───── Materials provided ─────

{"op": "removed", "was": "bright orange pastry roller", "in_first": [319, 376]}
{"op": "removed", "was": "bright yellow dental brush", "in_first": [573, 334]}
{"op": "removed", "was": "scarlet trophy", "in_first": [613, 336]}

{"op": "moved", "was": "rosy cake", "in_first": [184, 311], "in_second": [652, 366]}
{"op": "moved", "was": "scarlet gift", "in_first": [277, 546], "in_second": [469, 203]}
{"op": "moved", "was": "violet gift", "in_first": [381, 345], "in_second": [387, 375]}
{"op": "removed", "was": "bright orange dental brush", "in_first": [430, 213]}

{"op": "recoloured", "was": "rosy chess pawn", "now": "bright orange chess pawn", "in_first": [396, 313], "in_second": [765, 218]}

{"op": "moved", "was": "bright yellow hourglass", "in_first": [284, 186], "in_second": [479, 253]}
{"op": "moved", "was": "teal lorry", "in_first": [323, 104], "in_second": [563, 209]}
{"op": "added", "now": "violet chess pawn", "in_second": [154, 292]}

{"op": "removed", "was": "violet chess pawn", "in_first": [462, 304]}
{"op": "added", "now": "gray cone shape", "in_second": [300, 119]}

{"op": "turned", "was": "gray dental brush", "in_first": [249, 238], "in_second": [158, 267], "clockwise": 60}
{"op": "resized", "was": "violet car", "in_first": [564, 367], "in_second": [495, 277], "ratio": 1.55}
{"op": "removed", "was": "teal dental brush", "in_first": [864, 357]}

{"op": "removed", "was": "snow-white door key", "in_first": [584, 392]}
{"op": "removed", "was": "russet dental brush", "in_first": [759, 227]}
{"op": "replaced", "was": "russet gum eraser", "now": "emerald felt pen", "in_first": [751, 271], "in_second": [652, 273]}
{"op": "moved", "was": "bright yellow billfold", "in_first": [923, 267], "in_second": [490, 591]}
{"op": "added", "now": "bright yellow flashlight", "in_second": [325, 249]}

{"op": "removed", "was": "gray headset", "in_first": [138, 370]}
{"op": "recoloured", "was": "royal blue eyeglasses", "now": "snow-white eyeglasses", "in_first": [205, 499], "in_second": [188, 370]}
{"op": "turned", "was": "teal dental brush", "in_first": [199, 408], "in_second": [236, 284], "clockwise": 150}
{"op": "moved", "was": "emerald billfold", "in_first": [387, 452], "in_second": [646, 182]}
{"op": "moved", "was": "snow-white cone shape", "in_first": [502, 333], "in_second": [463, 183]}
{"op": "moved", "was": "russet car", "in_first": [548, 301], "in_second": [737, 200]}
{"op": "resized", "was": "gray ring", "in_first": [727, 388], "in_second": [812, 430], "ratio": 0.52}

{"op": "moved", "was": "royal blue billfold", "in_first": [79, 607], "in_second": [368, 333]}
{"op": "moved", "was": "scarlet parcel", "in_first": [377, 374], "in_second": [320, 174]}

─────

Each of the records should be written out again, exactly as it reads.

## Worked solution
{"op": "removed", "was": "bright orange pastry roller", "in_first": [319, 376]}
{"op": "removed", "was": "bright yellow dental brush", "in_first": [573, 334]}
{"op": "removed", "was": "scarlet trophy", "in_first": [613, 336]}

{"op": "moved", "was": "rosy cake", "in_first": [184, 311], "in_second": [652, 366]}
{"op": "moved", "was": "scarlet gift", "in_first": [277, 546], "in_second": [469, 203]}
{"op": "moved", "was": "violet gift", "in_first": [381, 345], "in_second": [387, 375]}
{"op": "removed", "was": "bright orange dental brush", "in_first": [430, 213]}

{"op": "recoloured", "was": "rosy chess pawn", "now": "bright orange chess pawn", "in_first": [396, 313], "in_second": [765, 218]}

{"op": "moved", "was": "bright yellow hourglass", "in_first": [284, 186], "in_second": [479, 253]}
{"op": "moved", "was": "teal lorry", "in_first": [323, 104], "in_second": [563, 209]}
{"op": "added", "now": "violet chess pawn", "in_second": [154, 292]}

{"op": "removed", "was": "violet chess pawn", "in_first": [462, 304]}
{"op": "added", "now": "gray cone shape", "in_second": [300, 119]}

{"op": "turned", "was": "gray dental brush", "in_first": [249, 238], "in_second": [158, 267], "clockwise": 60}
{"op": "resized", "was": "violet car", "in_first": [564, 367], "in_second": [495, 277], "ratio": 1.55}
{"op": "removed", "was": "teal dental brush", "in_first": [864, 357]}

{"op": "removed", "was": "snow-white door key", "in_first": [584, 392]}
{"op": "removed", "was": "russet dental brush", "in_first": [759, 227]}
{"op": "replaced", "was": "russet gum eraser", "now": "emerald felt pen", "in_first": [751, 271], "in_second": [652, 273]}
{"op": "moved", "was": "bright yellow billfold", "in_first": [923, 267], "in_second": [490, 591]}
{"op": "added", "now": "bright yellow flashlight", "in_second": [325, 249]}

{"op": "removed", "was": "gray headset", "in_first": [138, 370]}
{"op": "recoloured", "was": "royal blue eyeglasses", "now": "snow-white eyeglasses", "in_first": [205, 499], "in_second": [188, 370]}
{"op": "turned", "was": "teal dental brush", "in_first": [199, 408], "in_second": [236, 284], "clockwise": 150}
{"op": "moved", "was": "emerald billfold", "in_first": [387, 452], "in_second": [646, 182]}
{"op": "moved", "was": "snow-white cone shape", "in_first": [502, 333], "in_second": [463, 183]}
{"op": "moved", "was": "russet car", "in_first": [548, 301], "in_second": [737, 200]}
{"op": "resized", "was": "gray ring", "in_first": [727, 388], "in_second": [812, 430], "ratio": 0.52}

{"op": "moved", "was": "royal blue billfold", "in_first": [79, 607], "in_second": [368, 333]}
{"op": "moved", "was": "scarlet parcel", "in_first": [377, 374], "in_second": [320, 174]}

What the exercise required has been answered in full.